=== Problem statement ===
Using the records below, give again exactly the lines from the line that contains "was: basati (brown)" through the line that contains "in_second: [245, 219]", both ends included, and only those.

━━━ Given entries

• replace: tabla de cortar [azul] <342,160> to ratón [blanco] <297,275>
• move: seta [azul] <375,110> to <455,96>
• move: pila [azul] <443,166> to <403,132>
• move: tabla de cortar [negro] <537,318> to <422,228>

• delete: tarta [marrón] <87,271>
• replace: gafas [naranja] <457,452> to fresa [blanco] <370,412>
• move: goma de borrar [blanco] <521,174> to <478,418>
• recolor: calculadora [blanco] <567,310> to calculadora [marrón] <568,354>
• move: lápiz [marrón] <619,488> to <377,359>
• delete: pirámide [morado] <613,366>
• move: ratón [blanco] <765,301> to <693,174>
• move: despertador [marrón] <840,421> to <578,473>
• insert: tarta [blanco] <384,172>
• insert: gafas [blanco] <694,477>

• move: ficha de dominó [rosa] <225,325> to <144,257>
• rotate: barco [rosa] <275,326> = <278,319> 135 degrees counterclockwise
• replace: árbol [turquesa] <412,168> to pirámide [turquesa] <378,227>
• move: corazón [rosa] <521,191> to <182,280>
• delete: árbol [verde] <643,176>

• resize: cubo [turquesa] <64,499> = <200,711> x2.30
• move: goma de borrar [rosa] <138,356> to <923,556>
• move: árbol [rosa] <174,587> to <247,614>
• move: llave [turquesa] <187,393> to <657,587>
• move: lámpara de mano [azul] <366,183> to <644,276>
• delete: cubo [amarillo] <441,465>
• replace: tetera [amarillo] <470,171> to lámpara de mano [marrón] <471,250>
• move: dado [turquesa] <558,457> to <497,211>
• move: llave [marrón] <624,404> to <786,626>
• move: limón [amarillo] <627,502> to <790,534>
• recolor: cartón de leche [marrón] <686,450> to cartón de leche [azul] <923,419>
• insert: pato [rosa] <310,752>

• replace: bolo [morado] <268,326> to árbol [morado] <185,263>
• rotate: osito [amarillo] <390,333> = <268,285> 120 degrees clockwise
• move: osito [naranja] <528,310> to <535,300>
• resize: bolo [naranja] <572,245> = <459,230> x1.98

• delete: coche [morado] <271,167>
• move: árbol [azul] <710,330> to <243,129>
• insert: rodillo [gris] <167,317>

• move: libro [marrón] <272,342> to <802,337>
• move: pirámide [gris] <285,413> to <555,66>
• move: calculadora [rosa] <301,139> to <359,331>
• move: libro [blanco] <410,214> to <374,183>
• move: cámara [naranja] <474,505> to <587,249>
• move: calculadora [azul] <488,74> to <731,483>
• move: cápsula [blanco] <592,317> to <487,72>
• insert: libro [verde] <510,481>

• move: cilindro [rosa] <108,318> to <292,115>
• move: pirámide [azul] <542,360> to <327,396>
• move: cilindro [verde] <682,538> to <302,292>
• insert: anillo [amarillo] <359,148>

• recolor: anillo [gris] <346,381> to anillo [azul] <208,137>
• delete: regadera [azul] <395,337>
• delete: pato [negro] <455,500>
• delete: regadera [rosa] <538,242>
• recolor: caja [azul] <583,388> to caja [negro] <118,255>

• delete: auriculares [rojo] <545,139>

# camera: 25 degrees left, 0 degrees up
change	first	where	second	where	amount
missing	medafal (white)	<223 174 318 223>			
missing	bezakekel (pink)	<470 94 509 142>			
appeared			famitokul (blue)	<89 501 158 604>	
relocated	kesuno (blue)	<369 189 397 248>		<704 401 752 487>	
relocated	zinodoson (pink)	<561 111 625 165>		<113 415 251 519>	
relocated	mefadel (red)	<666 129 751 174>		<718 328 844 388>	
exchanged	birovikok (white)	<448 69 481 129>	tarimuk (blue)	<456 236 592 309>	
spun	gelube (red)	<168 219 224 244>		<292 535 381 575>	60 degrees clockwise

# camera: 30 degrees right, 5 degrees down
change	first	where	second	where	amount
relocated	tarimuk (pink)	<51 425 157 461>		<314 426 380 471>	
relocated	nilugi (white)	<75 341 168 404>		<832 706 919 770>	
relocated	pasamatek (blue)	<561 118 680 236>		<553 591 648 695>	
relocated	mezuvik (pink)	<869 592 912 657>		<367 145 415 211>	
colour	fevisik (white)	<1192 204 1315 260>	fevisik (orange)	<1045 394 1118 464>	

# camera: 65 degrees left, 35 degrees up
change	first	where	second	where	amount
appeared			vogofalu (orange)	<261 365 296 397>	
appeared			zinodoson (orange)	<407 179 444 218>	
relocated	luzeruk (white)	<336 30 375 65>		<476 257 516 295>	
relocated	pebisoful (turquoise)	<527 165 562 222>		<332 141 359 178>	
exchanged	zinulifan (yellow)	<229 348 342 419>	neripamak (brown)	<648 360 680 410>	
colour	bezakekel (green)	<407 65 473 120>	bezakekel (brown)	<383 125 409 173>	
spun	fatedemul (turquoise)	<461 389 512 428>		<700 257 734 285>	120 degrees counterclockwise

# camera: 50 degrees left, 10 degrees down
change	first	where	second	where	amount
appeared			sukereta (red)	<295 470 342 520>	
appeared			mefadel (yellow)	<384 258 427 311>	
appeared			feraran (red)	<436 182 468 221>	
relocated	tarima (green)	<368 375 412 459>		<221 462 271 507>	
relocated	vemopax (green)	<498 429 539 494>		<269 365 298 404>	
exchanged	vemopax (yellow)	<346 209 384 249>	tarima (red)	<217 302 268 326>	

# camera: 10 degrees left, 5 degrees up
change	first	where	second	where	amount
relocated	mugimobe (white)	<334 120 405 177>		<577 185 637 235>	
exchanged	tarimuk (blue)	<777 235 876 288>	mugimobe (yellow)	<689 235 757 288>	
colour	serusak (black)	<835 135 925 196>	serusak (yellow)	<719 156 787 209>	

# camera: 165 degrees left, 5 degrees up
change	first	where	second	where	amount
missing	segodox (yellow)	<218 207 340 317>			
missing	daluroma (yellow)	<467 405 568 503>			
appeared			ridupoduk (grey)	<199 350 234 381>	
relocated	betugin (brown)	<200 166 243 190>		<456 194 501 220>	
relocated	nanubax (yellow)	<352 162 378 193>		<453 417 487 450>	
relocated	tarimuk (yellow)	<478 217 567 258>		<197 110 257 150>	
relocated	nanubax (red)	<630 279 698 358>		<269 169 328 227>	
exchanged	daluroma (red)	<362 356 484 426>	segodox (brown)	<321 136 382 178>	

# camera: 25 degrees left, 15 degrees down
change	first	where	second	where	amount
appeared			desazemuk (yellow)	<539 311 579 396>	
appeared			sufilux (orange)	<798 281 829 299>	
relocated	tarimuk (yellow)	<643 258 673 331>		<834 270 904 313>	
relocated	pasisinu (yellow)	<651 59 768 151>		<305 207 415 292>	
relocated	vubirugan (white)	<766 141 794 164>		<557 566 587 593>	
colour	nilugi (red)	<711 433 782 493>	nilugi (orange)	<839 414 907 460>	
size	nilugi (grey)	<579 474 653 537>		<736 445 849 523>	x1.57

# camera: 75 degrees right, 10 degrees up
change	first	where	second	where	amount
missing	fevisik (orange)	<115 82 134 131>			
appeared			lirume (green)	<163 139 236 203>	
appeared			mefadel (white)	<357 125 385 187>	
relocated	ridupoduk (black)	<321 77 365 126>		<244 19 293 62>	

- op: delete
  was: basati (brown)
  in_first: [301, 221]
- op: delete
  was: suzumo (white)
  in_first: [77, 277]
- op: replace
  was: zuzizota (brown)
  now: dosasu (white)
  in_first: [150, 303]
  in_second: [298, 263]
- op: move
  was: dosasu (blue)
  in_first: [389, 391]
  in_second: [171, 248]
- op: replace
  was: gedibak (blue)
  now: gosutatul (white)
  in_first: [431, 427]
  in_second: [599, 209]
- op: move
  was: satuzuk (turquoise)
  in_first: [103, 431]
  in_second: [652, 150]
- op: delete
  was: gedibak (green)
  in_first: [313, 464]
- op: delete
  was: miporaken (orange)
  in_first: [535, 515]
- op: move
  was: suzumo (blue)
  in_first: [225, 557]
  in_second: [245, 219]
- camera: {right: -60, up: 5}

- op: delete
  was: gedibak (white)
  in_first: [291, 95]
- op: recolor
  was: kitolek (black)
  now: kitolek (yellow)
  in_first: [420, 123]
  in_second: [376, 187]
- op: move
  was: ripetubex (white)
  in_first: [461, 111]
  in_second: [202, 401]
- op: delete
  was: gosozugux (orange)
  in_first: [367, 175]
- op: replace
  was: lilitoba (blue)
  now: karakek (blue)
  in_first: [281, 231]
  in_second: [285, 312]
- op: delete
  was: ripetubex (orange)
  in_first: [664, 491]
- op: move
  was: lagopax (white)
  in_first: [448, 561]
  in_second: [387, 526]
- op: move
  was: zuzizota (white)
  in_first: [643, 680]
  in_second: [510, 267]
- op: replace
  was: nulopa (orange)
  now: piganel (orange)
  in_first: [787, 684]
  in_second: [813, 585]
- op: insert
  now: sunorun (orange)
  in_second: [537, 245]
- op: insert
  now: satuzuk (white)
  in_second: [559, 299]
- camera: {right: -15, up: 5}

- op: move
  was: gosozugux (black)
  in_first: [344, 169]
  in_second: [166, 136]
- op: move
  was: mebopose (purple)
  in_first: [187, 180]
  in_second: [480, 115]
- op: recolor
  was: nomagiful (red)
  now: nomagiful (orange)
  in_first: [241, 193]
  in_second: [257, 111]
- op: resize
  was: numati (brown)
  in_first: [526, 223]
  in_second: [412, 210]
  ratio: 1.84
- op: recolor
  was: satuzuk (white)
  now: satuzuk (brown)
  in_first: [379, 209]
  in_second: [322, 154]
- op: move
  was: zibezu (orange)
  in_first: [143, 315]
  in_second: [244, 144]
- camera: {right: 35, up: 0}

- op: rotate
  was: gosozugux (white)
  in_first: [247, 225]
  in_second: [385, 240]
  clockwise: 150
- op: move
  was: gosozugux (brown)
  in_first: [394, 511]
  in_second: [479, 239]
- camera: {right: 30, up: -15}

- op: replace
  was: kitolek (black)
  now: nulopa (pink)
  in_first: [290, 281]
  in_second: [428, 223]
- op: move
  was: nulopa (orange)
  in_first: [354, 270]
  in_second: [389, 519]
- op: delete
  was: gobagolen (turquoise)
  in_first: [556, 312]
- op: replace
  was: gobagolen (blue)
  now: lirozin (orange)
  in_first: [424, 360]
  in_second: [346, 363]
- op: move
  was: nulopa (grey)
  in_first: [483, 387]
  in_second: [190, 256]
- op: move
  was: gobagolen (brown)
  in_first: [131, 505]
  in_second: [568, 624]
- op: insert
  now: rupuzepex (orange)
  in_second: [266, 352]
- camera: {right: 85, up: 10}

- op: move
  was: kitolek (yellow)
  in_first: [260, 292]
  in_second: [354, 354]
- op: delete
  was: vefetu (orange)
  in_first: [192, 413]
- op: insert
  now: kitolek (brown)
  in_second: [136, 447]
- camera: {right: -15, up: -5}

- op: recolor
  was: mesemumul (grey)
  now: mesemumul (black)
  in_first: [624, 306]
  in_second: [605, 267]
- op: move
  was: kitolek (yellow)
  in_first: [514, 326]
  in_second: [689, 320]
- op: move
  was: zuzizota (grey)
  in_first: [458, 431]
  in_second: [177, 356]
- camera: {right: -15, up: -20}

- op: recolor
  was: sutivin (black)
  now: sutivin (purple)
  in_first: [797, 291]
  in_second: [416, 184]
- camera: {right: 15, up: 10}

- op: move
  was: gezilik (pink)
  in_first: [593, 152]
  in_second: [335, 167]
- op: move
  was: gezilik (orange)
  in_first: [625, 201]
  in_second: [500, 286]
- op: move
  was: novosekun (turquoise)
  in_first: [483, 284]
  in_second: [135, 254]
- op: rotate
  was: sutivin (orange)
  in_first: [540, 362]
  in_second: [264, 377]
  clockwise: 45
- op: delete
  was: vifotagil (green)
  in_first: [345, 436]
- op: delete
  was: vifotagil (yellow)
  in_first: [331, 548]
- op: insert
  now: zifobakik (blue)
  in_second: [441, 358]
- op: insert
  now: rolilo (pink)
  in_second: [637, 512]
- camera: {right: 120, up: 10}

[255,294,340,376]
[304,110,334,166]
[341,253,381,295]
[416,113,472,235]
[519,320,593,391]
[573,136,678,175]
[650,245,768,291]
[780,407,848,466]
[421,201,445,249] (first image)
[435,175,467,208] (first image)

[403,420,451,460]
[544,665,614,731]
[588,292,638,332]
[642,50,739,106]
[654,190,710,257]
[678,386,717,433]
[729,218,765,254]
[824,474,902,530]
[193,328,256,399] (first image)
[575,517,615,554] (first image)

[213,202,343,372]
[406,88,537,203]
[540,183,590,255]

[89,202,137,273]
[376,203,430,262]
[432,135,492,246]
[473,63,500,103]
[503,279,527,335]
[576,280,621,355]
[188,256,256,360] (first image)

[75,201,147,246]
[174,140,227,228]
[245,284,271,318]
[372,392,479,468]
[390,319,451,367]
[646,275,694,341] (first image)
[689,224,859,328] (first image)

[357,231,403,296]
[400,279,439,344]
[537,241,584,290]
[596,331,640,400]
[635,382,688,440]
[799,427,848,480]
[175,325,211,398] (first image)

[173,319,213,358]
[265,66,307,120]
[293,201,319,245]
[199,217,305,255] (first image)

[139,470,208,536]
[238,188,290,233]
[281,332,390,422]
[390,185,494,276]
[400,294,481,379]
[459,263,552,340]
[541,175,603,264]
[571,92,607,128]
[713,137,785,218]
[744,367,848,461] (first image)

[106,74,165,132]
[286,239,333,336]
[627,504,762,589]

━━━━━━

=== Answer for the task ===
  was: basati (brown)
  in_first: [301, 221]
- op: delete
  was: suzumo (white)
  in_first: [77, 277]
- op: replace
  was: zuzizota (brown)
  now: dosasu (white)
  in_first: [150, 303]
  in_second: [298, 263]
- op: move
  was: dosasu (blue)
  in_first: [389, 391]
  in_second: [171, 248]
- op: replace
  was: gedibak (blue)
  now: gosutatul (white)
  in_first: [431, 427]
  in_second: [599, 209]
- op: move
  was: satuzuk (turquoise)
  in_first: [103, 431]
  in_second: [652, 150]
- op: delete
  was: gedibak (green)
  in_first: [313, 464]
- op: delete
  was: miporaken (orange)
  in_first: [535, 515]
- op: move
  was: suzumo (blue)
  in_first: [225, 557]
  in_second: [245, 219]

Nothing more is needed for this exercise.